> **INSTRUCTIONS FOR THE TASK**: Within the entries below, find each line containing the word "black" and copy it.

___ GIVEN INFORMATION ___

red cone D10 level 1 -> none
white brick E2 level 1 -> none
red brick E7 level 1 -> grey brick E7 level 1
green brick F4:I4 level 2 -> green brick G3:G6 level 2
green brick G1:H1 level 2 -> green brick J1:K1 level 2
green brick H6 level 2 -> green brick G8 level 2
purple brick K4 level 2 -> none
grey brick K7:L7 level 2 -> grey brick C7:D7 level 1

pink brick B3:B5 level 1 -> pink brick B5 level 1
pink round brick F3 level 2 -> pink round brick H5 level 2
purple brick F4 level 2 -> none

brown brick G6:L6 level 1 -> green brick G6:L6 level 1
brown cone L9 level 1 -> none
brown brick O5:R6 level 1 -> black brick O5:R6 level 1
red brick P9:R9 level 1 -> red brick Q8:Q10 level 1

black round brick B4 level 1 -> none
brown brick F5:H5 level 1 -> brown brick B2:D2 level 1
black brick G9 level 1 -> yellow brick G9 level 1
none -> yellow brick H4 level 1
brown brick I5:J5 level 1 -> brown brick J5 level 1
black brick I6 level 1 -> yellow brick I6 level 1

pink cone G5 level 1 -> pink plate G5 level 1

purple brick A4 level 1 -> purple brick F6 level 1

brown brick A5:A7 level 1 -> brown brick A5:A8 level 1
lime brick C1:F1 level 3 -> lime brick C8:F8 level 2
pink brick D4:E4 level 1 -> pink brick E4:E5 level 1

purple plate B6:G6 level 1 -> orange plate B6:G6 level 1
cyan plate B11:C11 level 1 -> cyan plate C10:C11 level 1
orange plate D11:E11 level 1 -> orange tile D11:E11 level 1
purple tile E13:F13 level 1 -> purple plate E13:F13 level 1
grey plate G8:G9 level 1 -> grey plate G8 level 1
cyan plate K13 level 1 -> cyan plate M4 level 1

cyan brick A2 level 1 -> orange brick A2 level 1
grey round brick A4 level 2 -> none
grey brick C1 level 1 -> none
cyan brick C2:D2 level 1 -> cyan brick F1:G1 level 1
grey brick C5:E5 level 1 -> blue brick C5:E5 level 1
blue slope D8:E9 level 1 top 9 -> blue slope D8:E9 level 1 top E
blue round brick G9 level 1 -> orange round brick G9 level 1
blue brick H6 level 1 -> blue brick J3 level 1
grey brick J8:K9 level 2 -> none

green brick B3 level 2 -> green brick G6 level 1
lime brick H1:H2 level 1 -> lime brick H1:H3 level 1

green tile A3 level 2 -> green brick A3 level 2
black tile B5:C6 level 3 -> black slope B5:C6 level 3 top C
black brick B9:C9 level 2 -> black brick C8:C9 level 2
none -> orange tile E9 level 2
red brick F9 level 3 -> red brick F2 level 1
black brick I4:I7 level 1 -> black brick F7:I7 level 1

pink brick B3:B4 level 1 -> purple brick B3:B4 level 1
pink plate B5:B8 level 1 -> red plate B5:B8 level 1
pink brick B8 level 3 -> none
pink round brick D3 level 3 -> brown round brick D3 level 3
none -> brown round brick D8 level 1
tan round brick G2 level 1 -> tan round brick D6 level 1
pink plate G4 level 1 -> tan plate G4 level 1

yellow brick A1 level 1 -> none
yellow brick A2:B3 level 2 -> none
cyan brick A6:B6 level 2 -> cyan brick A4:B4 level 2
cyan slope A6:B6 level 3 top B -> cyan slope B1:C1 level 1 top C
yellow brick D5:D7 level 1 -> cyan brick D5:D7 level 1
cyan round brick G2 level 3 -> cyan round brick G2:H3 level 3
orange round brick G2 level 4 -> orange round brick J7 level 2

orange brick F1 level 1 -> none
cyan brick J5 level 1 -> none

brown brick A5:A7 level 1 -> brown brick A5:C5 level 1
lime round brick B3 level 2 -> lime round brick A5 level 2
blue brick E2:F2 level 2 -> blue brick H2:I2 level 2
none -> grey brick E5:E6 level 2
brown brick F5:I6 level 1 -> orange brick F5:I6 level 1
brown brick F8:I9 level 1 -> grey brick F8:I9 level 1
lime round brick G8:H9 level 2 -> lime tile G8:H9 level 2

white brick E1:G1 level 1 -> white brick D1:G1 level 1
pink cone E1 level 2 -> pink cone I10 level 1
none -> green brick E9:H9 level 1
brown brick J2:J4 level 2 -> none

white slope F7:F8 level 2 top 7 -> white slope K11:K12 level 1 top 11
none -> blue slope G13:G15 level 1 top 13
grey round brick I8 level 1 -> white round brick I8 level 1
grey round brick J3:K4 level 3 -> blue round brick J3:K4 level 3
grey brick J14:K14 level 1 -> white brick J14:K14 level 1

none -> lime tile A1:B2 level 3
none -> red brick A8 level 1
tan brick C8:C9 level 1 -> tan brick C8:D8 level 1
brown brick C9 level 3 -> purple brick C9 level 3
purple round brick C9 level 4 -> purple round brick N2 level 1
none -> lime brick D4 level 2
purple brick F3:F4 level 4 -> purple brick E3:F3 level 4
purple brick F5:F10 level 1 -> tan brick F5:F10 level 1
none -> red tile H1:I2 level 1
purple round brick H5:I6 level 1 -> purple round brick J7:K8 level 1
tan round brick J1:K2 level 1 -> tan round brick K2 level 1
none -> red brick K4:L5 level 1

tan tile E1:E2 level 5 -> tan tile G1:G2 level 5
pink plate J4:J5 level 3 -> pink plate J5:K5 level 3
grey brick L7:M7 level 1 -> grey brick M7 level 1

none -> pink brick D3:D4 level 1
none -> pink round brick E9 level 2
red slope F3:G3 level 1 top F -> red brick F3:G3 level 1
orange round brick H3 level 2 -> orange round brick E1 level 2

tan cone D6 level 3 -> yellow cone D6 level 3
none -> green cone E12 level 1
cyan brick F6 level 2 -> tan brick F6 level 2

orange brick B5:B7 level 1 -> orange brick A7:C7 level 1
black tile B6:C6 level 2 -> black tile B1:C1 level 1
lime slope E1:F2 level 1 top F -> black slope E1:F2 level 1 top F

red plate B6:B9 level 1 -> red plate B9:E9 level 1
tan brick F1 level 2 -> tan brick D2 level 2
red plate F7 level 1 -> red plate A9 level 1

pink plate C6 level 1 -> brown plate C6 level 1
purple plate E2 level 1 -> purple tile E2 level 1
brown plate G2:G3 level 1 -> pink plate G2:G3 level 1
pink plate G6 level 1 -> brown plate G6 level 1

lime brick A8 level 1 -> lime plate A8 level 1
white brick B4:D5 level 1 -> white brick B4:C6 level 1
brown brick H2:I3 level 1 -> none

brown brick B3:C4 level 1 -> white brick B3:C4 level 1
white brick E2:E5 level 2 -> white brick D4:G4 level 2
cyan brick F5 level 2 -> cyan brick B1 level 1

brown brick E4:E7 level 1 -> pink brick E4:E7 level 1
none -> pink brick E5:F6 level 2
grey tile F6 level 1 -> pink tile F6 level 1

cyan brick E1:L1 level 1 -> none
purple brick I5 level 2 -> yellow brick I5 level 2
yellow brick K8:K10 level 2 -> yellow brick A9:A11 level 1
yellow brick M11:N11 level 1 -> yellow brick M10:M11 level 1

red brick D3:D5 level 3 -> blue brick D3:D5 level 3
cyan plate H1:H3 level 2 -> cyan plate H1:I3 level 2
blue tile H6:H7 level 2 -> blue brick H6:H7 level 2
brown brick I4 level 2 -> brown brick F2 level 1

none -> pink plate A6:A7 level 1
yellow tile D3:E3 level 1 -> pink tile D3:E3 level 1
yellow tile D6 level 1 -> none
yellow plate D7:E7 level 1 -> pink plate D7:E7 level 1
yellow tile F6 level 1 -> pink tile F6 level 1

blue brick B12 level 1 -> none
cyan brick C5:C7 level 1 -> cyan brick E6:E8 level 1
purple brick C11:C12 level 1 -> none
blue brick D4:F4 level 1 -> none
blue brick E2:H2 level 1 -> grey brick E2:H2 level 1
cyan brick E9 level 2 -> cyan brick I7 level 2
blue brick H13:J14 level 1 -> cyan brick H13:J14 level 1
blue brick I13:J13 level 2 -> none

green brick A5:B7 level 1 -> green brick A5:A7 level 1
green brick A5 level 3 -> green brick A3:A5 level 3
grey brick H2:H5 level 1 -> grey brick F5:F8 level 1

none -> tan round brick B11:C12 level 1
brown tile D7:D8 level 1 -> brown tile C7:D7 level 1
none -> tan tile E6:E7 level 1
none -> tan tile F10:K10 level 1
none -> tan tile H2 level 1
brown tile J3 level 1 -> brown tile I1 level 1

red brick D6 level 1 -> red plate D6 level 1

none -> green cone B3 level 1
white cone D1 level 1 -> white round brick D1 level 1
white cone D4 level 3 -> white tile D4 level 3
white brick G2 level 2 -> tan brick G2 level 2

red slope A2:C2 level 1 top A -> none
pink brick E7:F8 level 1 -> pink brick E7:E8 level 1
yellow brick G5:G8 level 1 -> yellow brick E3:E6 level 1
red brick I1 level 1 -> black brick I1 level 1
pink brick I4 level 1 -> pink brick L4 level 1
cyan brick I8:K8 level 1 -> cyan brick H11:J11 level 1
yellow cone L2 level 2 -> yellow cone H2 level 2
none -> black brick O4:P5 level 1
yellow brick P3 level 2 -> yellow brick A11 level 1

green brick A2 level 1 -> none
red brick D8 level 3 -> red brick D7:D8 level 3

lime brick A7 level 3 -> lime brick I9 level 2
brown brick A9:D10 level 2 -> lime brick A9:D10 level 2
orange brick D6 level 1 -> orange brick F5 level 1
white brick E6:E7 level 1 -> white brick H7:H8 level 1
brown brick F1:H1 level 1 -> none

___

> **ANSWER TO THIS EXERCISE**:
brown brick O5:R6 level 1 -> black brick O5:R6 level 1
black round brick B4 level 1 -> none
black brick G9 level 1 -> yellow brick G9 level 1
black brick I6 level 1 -> yellow brick I6 level 1
black tile B5:C6 level 3 -> black slope B5:C6 level 3 top C
black brick B9:C9 level 2 -> black brick C8:C9 level 2
black brick I4:I7 level 1 -> black brick F7:I7 level 1
black tile B6:C6 level 2 -> black tile B1:C1 level 1
lime slope E1:F2 level 1 top F -> black slope E1:F2 level 1 top F
red brick I1 level 1 -> black brick I1 level 1
none -> black brick O4:P5 level 1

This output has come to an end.